• ACTIVITY
With the pictures removed, the data below must be transcribed in full and exactly.

-- ENTRIES PROVIDED follows --

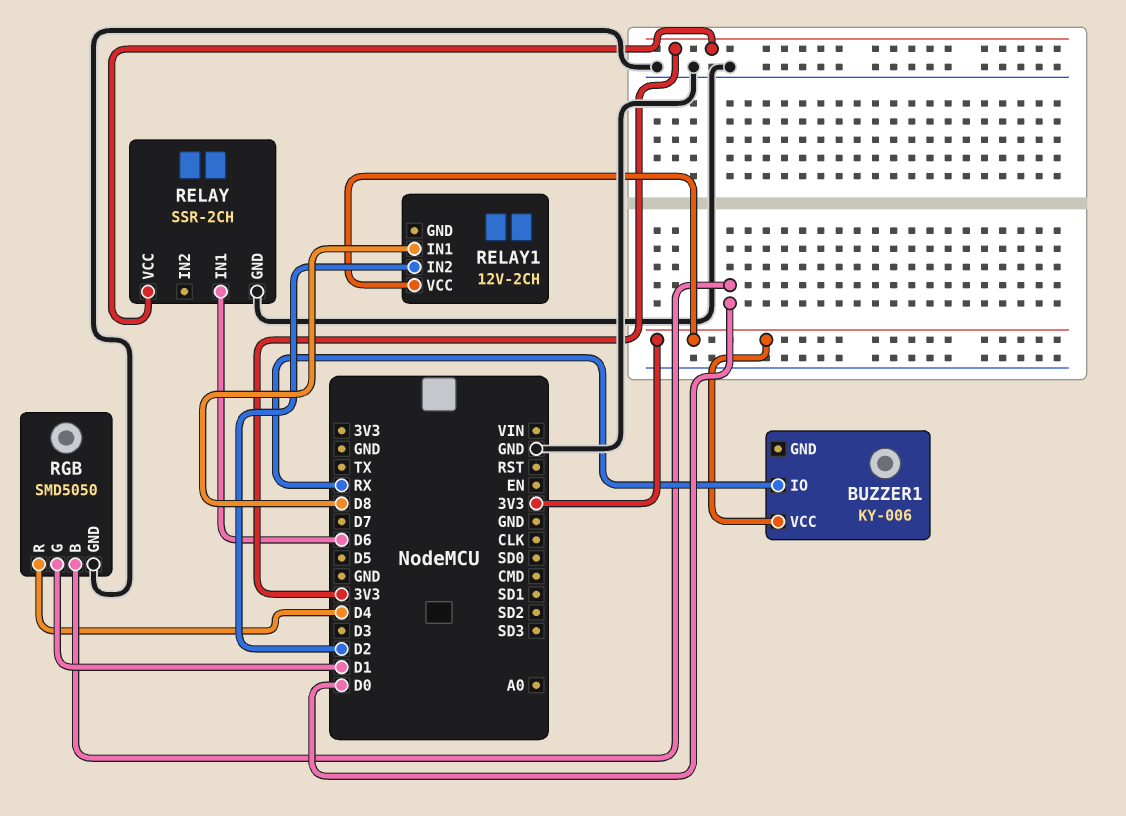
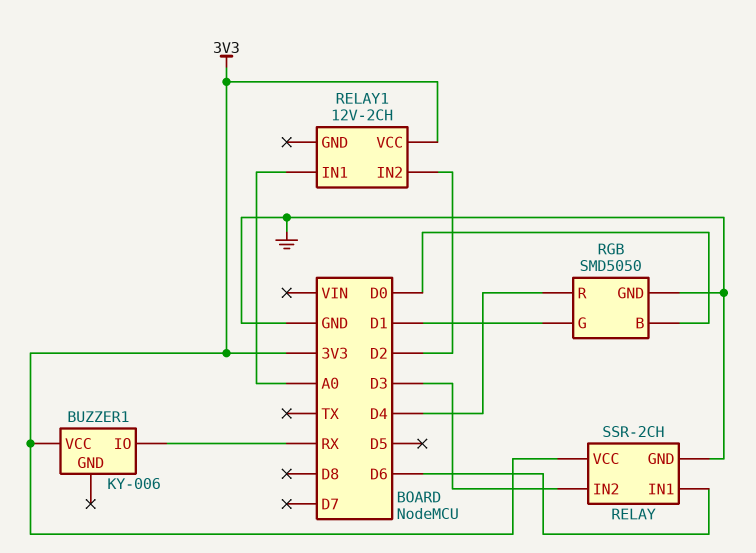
RELAY pin IN2: none -> D3
RELAY1 pin IN1: D8 -> A0

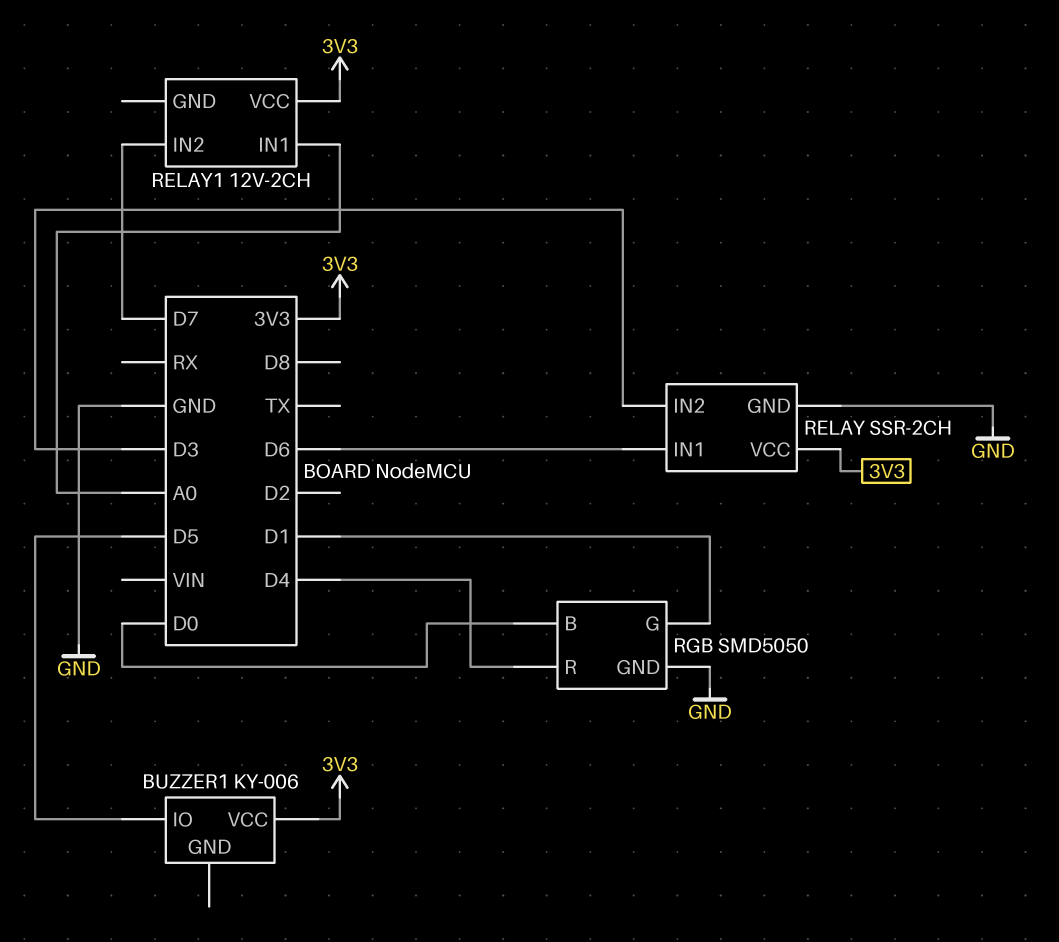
BUZZER1 pin IO: RX -> D5
RELAY1 pin IN2: D2 -> D7

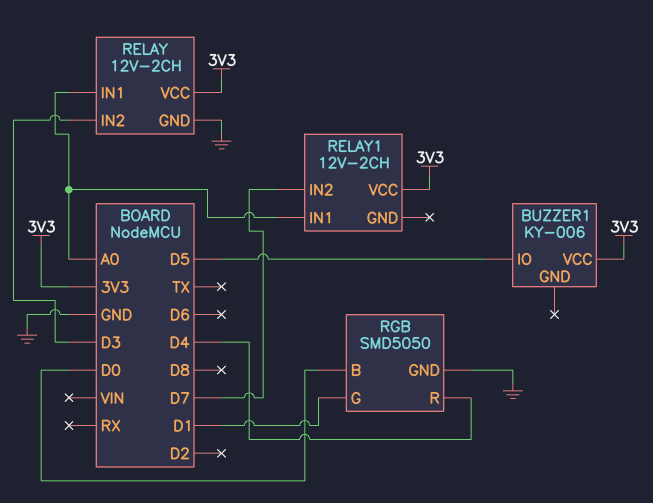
RELAY: SSR-2CH -> 12V-2CH
RELAY pin IN1: D6 -> A0

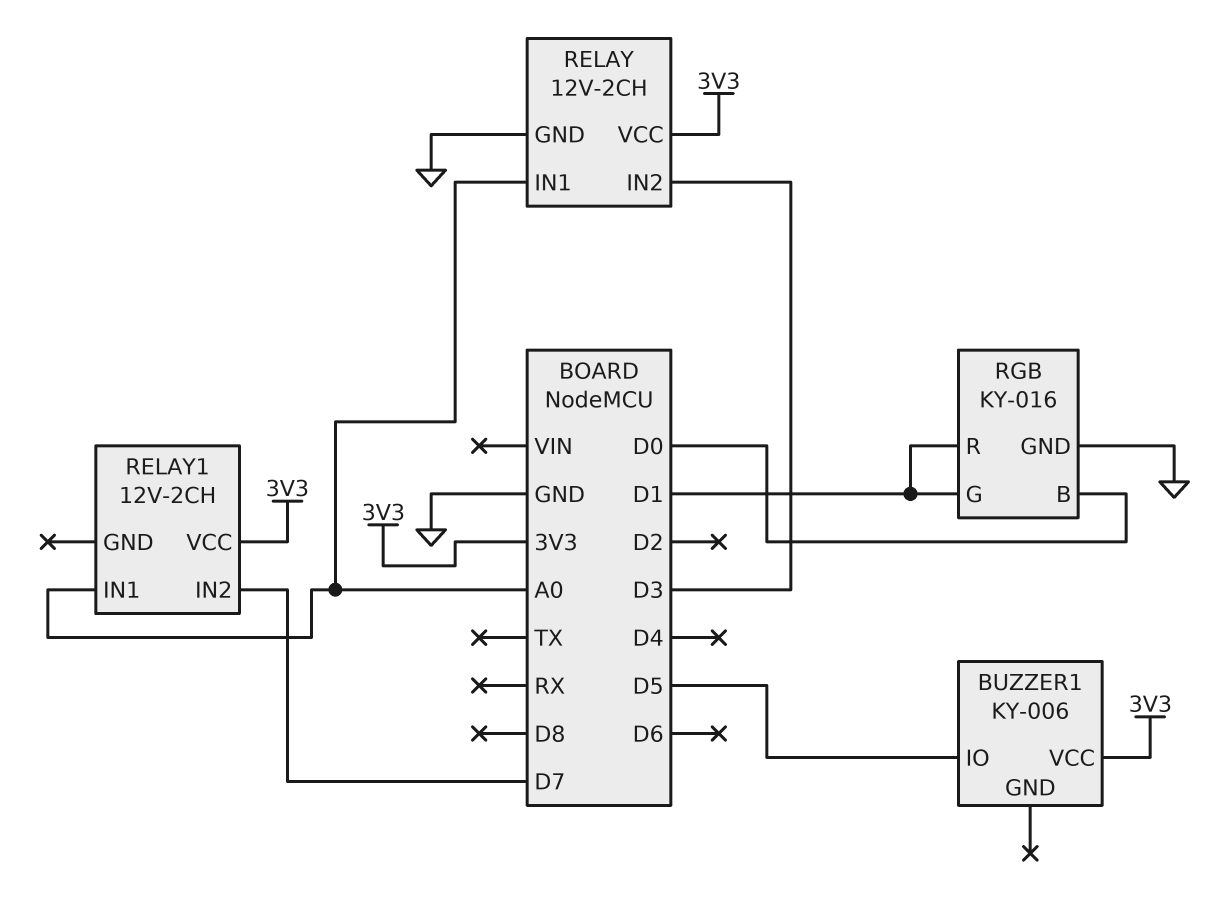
RGB: SMD5050 -> KY-016
RGB pin R: D4 -> D1

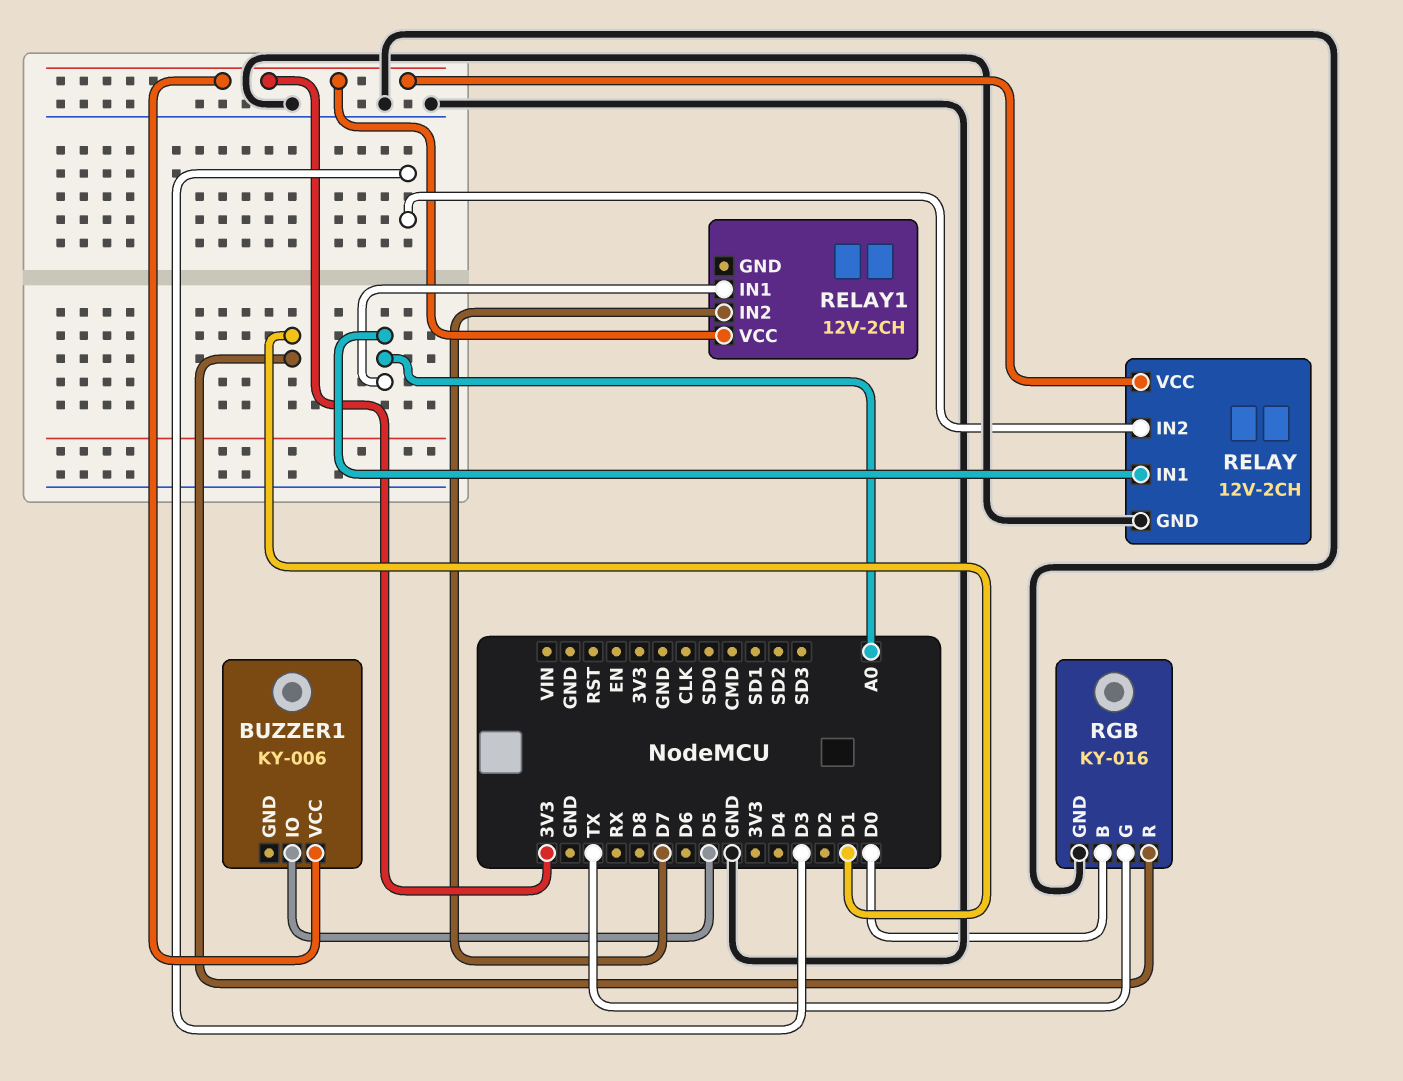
RGB pin G: D1 -> TX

-- ENTRIES PROVIDED concluded --

• OUTPUT FOR THIS TASK
RELAY pin IN2: none -> D3
RELAY1 pin IN1: D8 -> A0

BUZZER1 pin IO: RX -> D5
RELAY1 pin IN2: D2 -> D7

RELAY: SSR-2CH -> 12V-2CH
RELAY pin IN1: D6 -> A0

RGB: SMD5050 -> KY-016
RGB pin R: D4 -> D1

RGB pin G: D1 -> TX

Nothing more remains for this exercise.